» **YOUR GOAL**
When you reach the line with "yellow donut [693,553,763,616]", transcribe it and each line after it through the last one below, exactly. Pictures stay out.

(Records from a data source)
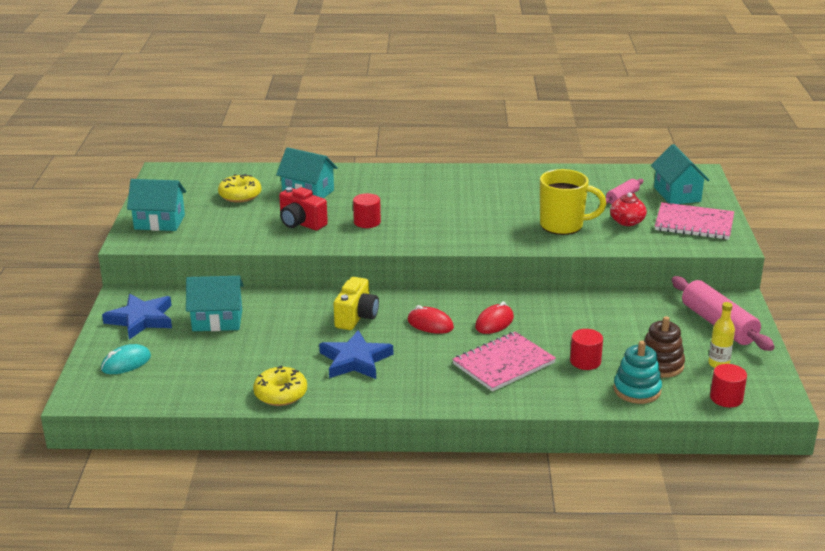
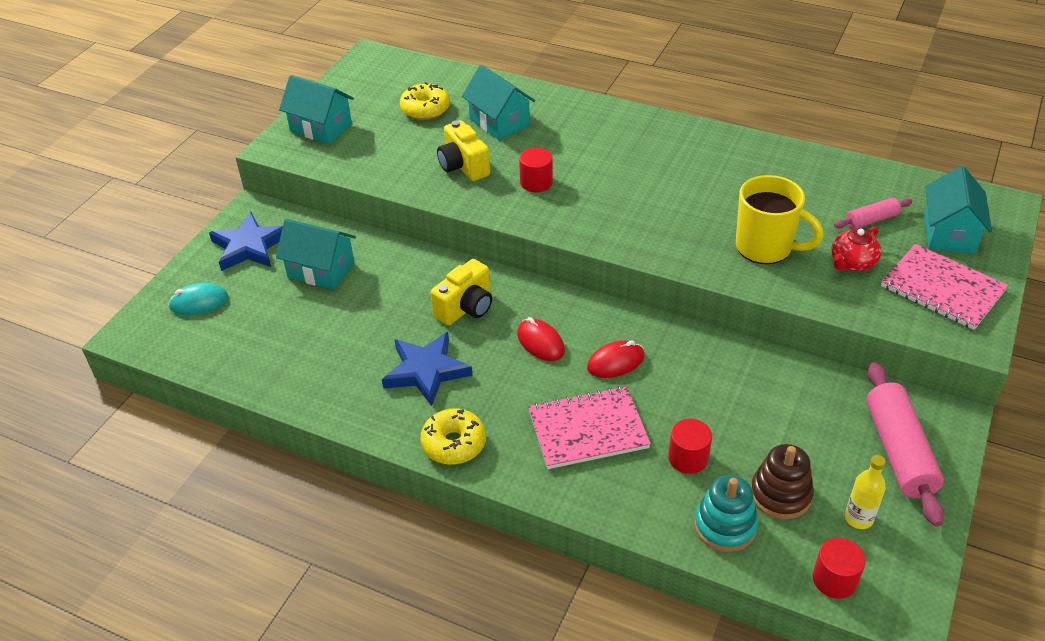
camera: 25 degrees right, 15 degrees up
yellow donut [253,365,307,406] -> yellow donut moved to [420,409,486,465]
red camera [279,187,328,231] -> yellow camera [437,120,490,181]

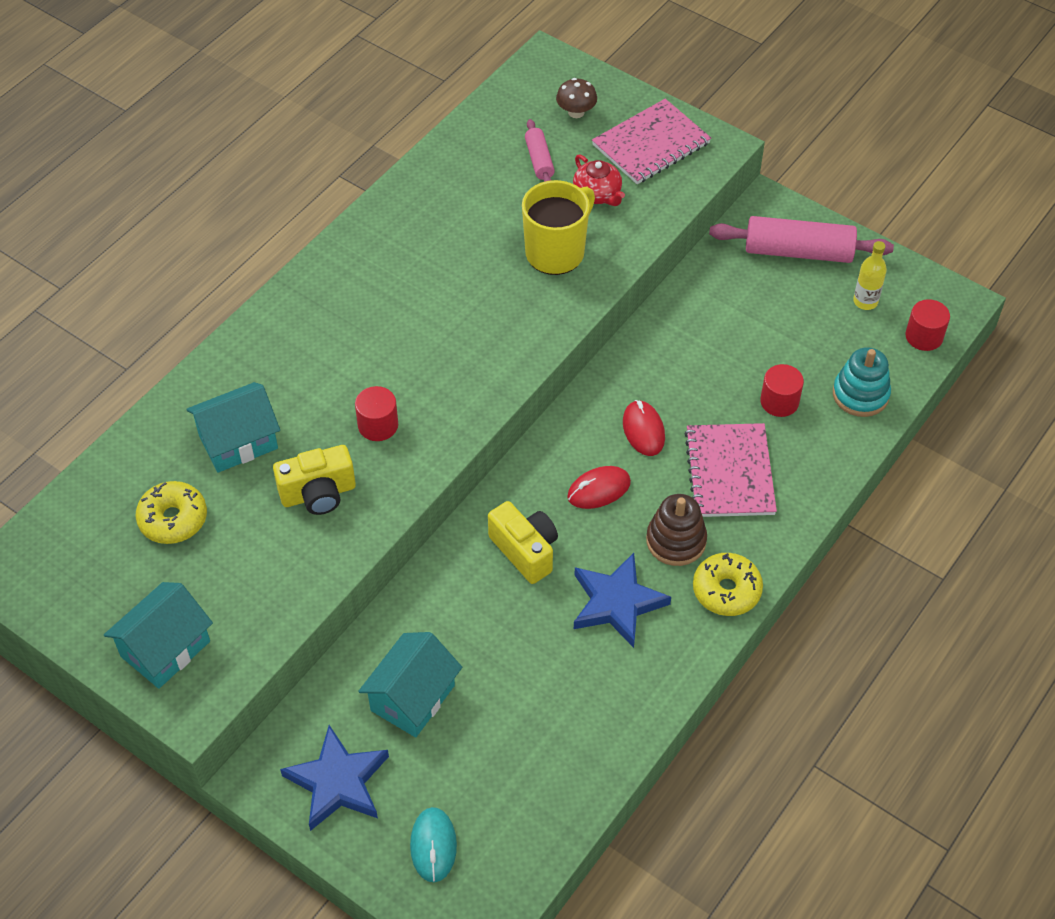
camera: 80 degrees left, 10 degrees up
brown stacking toy [751,444,814,519] -> brown stacking toy moved to [646,494,707,566]
turquoise house [925,166,992,254] -> brown mushroom [556,78,597,118]

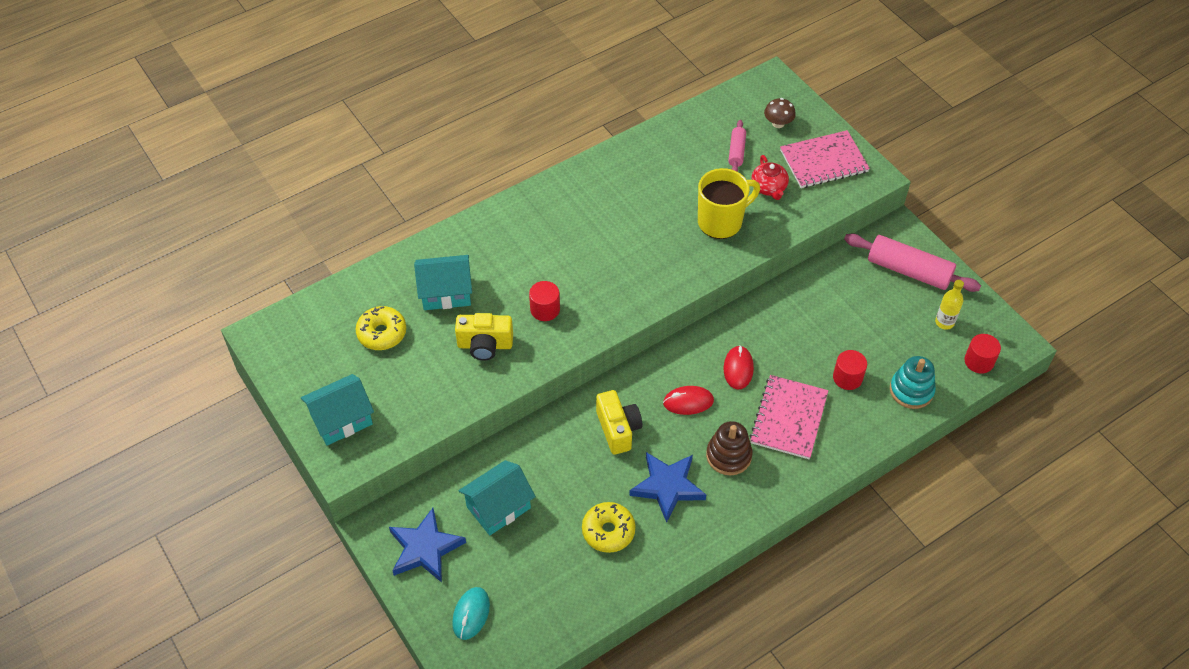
camera: 20 degrees right, 0 degrees up
yellow donut [693,553,763,616] -> yellow donut moved to [582,502,636,553]

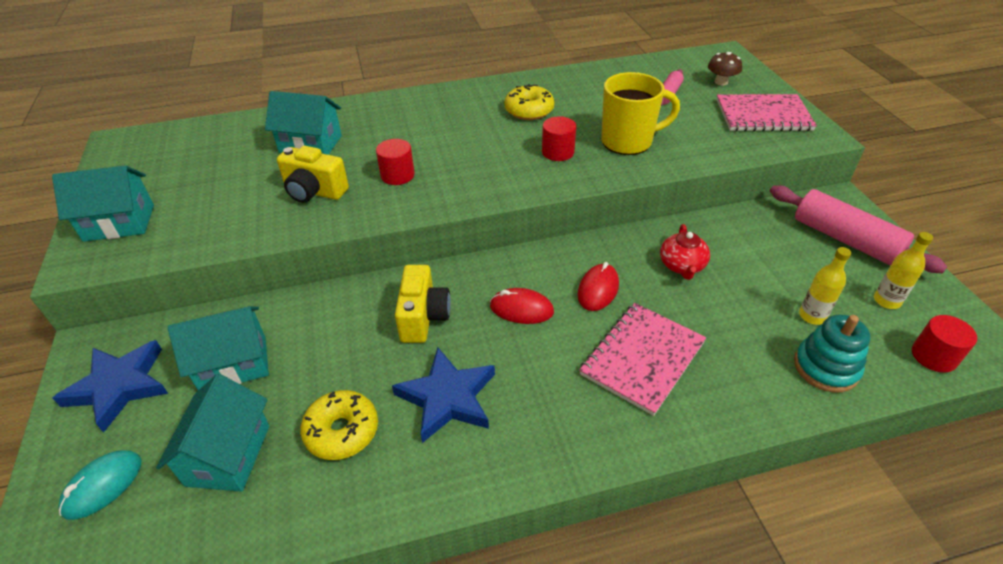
camera: 20 degrees right, 10 degrees down
yellow donut [356,306,406,350] -> yellow donut moved to [504,84,555,120]
brown stacking toy [706,421,753,475] -> none
red teapot [751,155,789,200] -> red teapot moved to [660,224,710,280]
red cylinder [833,350,867,390] -> red cylinder moved to [542,116,576,161]
none -> turquoise house [156,374,269,492]
none -> yellow bottle [799,247,851,325]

» **ANSWER SECTION**
yellow donut [693,553,763,616] -> yellow donut moved to [582,502,636,553]

camera: 20 degrees right, 10 degrees down
yellow donut [356,306,406,350] -> yellow donut moved to [504,84,555,120]
brown stacking toy [706,421,753,475] -> none
red teapot [751,155,789,200] -> red teapot moved to [660,224,710,280]
red cylinder [833,350,867,390] -> red cylinder moved to [542,116,576,161]
none -> turquoise house [156,374,269,492]
none -> yellow bottle [799,247,851,325]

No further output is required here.